Segment Open

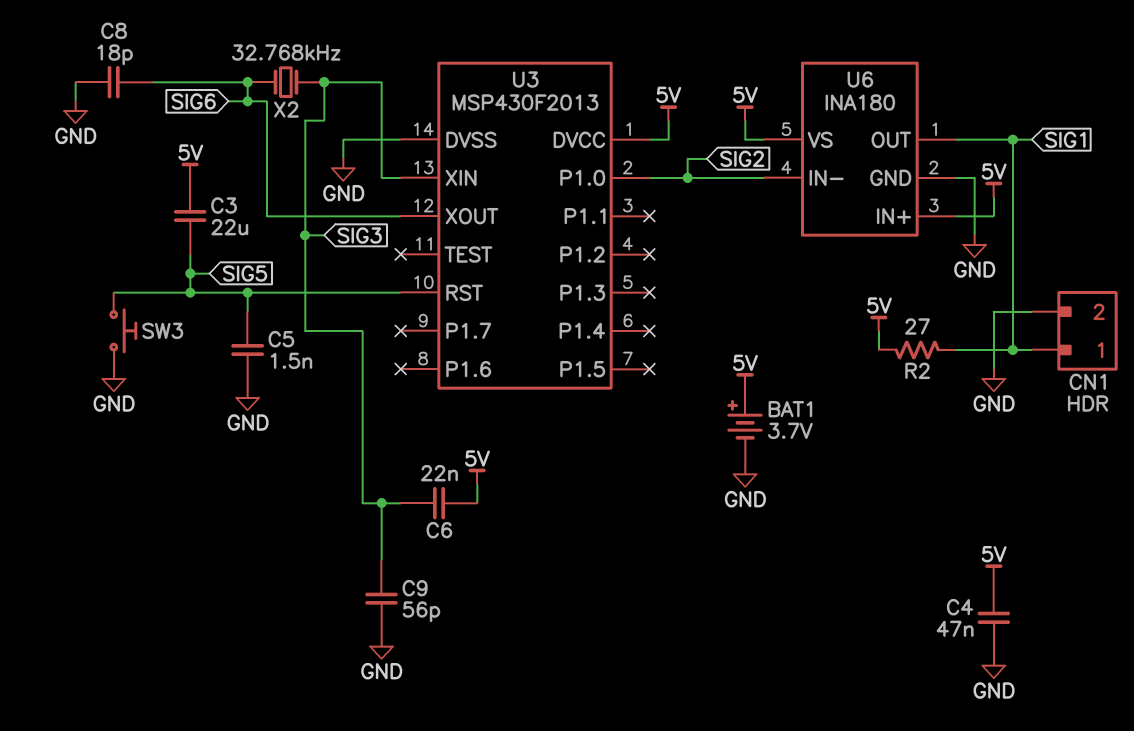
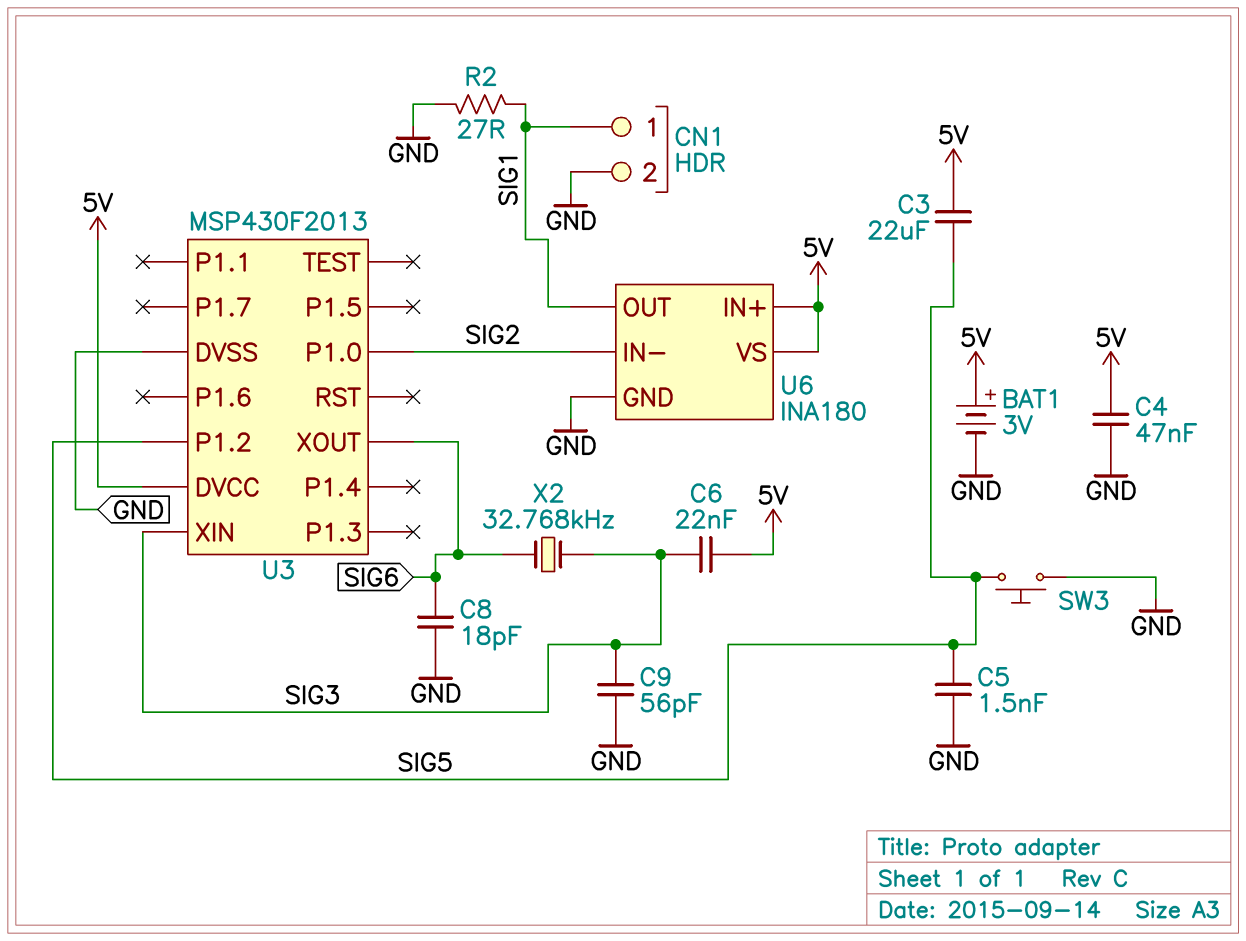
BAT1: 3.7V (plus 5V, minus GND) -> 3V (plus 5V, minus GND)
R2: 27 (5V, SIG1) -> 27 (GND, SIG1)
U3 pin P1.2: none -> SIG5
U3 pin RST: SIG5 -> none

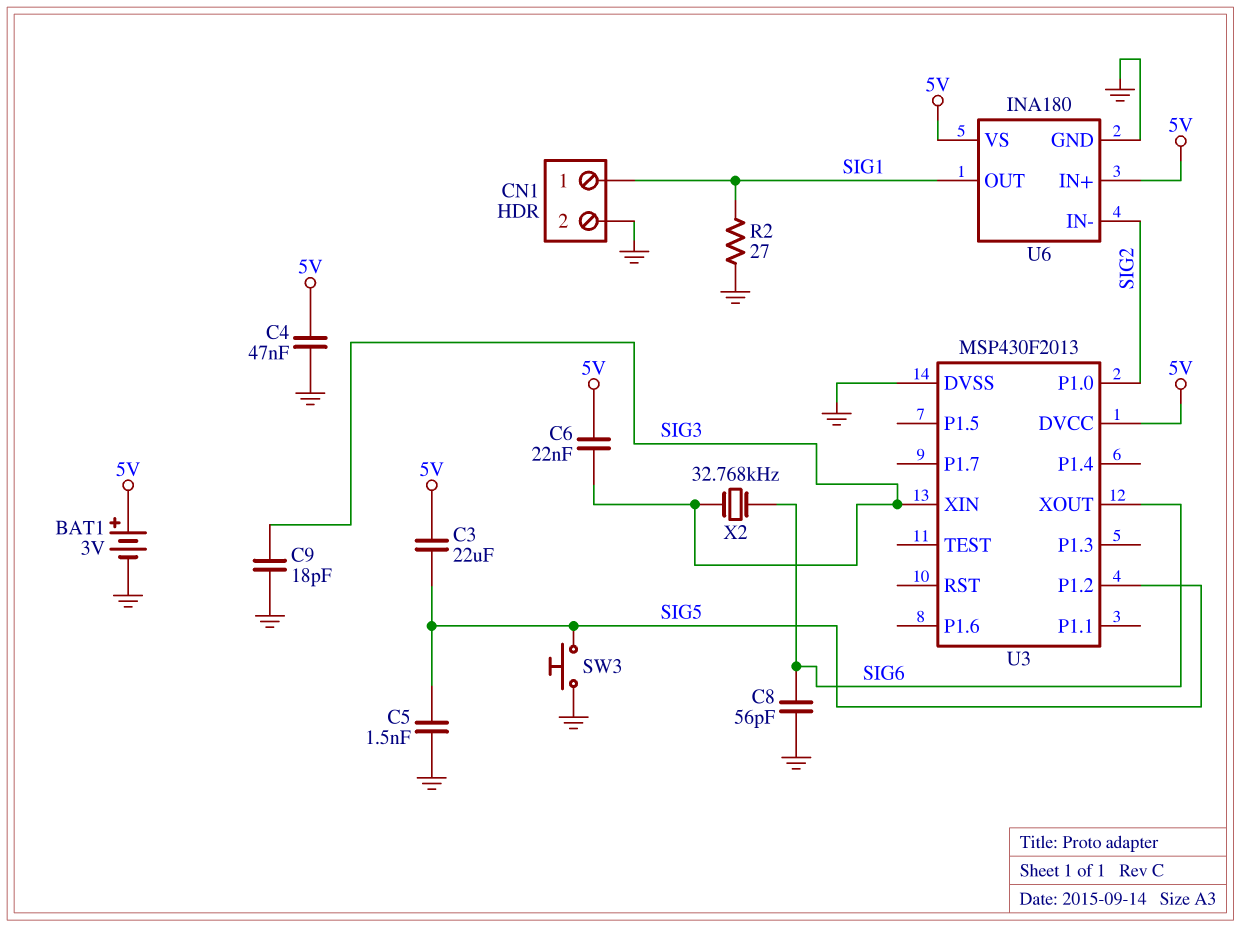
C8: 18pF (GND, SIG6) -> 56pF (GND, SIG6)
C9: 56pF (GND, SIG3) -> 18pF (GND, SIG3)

Segment Closed
Segment Open

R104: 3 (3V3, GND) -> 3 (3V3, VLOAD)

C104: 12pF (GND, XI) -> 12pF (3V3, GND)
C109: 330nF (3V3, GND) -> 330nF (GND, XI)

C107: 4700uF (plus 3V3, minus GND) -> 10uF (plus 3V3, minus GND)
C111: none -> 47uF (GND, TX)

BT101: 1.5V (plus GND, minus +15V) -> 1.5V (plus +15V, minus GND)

Segment Closed

## PROBLEM TO WORK ON:
Starting at the line with "U3 pin RST: SIG5 -> none" and finishing at the line with "C9: 56pF (GND, SIG3) -> 18pF (GND, SIG3)", copy the material above exactly, both lines included. Nothing else goes in, and no pictures.

## EXERCISE RESULT:
U3 pin RST: SIG5 -> none

C8: 18pF (GND, SIG6) -> 56pF (GND, SIG6)
C9: 56pF (GND, SIG3) -> 18pF (GND, SIG3)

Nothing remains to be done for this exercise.